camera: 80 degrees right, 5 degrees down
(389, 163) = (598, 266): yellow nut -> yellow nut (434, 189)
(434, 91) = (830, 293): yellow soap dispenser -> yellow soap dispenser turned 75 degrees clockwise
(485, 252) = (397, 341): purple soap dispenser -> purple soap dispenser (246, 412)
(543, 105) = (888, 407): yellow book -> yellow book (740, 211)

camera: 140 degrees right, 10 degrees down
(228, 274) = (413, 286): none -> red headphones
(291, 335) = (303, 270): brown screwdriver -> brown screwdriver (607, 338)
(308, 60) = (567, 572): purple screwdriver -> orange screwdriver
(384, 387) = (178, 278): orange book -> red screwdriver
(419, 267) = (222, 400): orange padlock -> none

******

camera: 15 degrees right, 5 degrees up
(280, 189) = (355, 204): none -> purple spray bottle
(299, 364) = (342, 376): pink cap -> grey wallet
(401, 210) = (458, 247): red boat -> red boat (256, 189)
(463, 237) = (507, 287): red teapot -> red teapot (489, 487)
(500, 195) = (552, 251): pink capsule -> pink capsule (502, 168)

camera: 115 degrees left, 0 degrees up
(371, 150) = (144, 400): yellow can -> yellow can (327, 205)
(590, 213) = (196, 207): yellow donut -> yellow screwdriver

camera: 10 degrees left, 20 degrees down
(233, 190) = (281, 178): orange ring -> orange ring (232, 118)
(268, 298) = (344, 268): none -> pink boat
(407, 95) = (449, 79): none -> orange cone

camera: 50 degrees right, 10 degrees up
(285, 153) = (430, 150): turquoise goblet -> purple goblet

******

Beginning at the line with "camera: 50 degrees right, 10 degrees up" and ending at the line with "(285, 153) = (430, 150): turquoise", reproduce each line of the data above exactly, and add no other lines.

camera: 50 degrees right, 10 degrees up
(285, 153) = (430, 150): turquoise goblet -> purple goblet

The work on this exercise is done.